> **AUFGABE**: Gib die gesamte Auflistung vollständig und Zeile für Zeile unverändert wieder.

Dateneinträge
-------
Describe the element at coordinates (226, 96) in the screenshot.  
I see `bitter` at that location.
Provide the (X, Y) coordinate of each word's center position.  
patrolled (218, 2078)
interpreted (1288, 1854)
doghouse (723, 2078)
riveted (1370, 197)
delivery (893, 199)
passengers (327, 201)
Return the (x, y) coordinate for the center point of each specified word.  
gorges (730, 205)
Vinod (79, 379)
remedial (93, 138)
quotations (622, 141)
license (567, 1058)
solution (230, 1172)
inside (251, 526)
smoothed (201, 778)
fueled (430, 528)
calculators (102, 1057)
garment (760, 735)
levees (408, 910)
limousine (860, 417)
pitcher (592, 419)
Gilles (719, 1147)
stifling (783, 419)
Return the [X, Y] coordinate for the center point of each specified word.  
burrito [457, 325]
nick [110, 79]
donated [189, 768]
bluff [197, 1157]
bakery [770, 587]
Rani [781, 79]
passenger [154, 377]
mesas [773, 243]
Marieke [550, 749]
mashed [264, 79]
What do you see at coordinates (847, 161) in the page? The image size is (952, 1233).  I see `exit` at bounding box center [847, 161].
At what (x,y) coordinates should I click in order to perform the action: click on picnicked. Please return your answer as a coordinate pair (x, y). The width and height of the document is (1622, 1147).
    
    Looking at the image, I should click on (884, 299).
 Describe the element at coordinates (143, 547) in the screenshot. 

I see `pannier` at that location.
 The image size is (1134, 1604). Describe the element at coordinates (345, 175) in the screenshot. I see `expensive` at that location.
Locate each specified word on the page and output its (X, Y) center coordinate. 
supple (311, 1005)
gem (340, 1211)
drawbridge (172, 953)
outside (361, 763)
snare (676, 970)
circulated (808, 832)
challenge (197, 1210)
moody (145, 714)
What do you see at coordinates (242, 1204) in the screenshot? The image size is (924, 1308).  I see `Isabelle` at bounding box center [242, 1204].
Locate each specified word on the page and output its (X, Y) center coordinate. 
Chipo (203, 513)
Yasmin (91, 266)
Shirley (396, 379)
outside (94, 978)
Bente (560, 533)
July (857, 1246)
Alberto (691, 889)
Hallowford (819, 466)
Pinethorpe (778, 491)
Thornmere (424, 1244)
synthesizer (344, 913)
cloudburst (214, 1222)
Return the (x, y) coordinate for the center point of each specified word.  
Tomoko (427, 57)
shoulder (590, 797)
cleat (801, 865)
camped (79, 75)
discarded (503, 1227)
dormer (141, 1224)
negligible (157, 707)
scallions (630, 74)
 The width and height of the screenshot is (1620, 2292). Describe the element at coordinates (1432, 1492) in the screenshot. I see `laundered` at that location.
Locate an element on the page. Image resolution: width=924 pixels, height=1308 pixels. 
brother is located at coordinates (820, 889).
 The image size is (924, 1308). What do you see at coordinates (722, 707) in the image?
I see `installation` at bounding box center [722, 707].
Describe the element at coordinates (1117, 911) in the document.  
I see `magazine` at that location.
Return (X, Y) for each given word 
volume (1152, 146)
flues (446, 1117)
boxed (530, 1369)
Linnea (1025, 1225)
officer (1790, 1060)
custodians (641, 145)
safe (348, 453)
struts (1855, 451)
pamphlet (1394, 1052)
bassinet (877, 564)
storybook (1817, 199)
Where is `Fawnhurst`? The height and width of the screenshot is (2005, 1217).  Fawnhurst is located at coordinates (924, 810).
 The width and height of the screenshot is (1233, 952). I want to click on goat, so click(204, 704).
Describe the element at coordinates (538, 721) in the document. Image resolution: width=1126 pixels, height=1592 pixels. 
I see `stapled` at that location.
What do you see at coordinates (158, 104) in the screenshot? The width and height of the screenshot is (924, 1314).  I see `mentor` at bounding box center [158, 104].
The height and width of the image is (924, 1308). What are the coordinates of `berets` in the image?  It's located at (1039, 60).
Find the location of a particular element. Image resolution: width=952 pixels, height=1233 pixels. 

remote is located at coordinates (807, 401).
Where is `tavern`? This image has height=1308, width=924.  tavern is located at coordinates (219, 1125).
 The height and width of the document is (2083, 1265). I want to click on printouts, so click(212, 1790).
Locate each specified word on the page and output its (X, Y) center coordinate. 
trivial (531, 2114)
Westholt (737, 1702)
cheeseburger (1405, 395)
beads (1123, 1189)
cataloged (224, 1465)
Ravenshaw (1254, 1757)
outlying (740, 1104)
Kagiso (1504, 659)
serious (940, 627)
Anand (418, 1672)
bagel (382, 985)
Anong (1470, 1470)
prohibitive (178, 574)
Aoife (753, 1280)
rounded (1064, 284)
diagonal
-------
> **LÖSUNG**:
Describe the element at coordinates (226, 96) in the screenshot.  
I see `bitter` at that location.
Provide the (X, Y) coordinate of each word's center position.  
patrolled (218, 2078)
interpreted (1288, 1854)
doghouse (723, 2078)
riveted (1370, 197)
delivery (893, 199)
passengers (327, 201)
Return the (x, y) coordinate for the center point of each specified word.  
gorges (730, 205)
Vinod (79, 379)
remedial (93, 138)
quotations (622, 141)
license (567, 1058)
solution (230, 1172)
inside (251, 526)
smoothed (201, 778)
fueled (430, 528)
calculators (102, 1057)
garment (760, 735)
levees (408, 910)
limousine (860, 417)
pitcher (592, 419)
Gilles (719, 1147)
stifling (783, 419)
Return the [X, Y] coordinate for the center point of each specified word.  
burrito [457, 325]
nick [110, 79]
donated [189, 768]
bluff [197, 1157]
bakery [770, 587]
Rani [781, 79]
passenger [154, 377]
mesas [773, 243]
Marieke [550, 749]
mashed [264, 79]
What do you see at coordinates (847, 161) in the page? The image size is (952, 1233).  I see `exit` at bounding box center [847, 161].
At what (x,y) coordinates should I click in order to perform the action: click on picnicked. Please return your answer as a coordinate pair (x, y). The width and height of the document is (1622, 1147).
    
    Looking at the image, I should click on (884, 299).
 Describe the element at coordinates (143, 547) in the screenshot. 

I see `pannier` at that location.
 The image size is (1134, 1604). Describe the element at coordinates (345, 175) in the screenshot. I see `expensive` at that location.
Locate each specified word on the page and output its (X, Y) center coordinate. 
supple (311, 1005)
gem (340, 1211)
drawbridge (172, 953)
outside (361, 763)
snare (676, 970)
circulated (808, 832)
challenge (197, 1210)
moody (145, 714)
What do you see at coordinates (242, 1204) in the screenshot? The image size is (924, 1308).  I see `Isabelle` at bounding box center [242, 1204].
Locate each specified word on the page and output its (X, Y) center coordinate. 
Chipo (203, 513)
Yasmin (91, 266)
Shirley (396, 379)
outside (94, 978)
Bente (560, 533)
July (857, 1246)
Alberto (691, 889)
Hallowford (819, 466)
Pinethorpe (778, 491)
Thornmere (424, 1244)
synthesizer (344, 913)
cloudburst (214, 1222)
Return the (x, y) coordinate for the center point of each specified word.  
Tomoko (427, 57)
shoulder (590, 797)
cleat (801, 865)
camped (79, 75)
discarded (503, 1227)
dormer (141, 1224)
negligible (157, 707)
scallions (630, 74)
 The width and height of the screenshot is (1620, 2292). Describe the element at coordinates (1432, 1492) in the screenshot. I see `laundered` at that location.
Locate an element on the page. Image resolution: width=924 pixels, height=1308 pixels. 
brother is located at coordinates (820, 889).
 The image size is (924, 1308). What do you see at coordinates (722, 707) in the image?
I see `installation` at bounding box center [722, 707].
Describe the element at coordinates (1117, 911) in the document.  
I see `magazine` at that location.
Return (X, Y) for each given word 
volume (1152, 146)
flues (446, 1117)
boxed (530, 1369)
Linnea (1025, 1225)
officer (1790, 1060)
custodians (641, 145)
safe (348, 453)
struts (1855, 451)
pamphlet (1394, 1052)
bassinet (877, 564)
storybook (1817, 199)
Where is `Fawnhurst`? The height and width of the screenshot is (2005, 1217).  Fawnhurst is located at coordinates (924, 810).
 The width and height of the screenshot is (1233, 952). I want to click on goat, so click(204, 704).
Describe the element at coordinates (538, 721) in the document. Image resolution: width=1126 pixels, height=1592 pixels. 
I see `stapled` at that location.
What do you see at coordinates (158, 104) in the screenshot? The width and height of the screenshot is (924, 1314).  I see `mentor` at bounding box center [158, 104].
The height and width of the image is (924, 1308). What are the coordinates of `berets` in the image?  It's located at (1039, 60).
Find the location of a particular element. Image resolution: width=952 pixels, height=1233 pixels. 

remote is located at coordinates (807, 401).
Where is `tavern`? This image has height=1308, width=924.  tavern is located at coordinates (219, 1125).
 The height and width of the document is (2083, 1265). I want to click on printouts, so click(212, 1790).
Locate each specified word on the page and output its (X, Y) center coordinate. 
trivial (531, 2114)
Westholt (737, 1702)
cheeseburger (1405, 395)
beads (1123, 1189)
cataloged (224, 1465)
Ravenshaw (1254, 1757)
outlying (740, 1104)
Kagiso (1504, 659)
serious (940, 627)
Anand (418, 1672)
bagel (382, 985)
Anong (1470, 1470)
prohibitive (178, 574)
Aoife (753, 1280)
rounded (1064, 284)
diagonal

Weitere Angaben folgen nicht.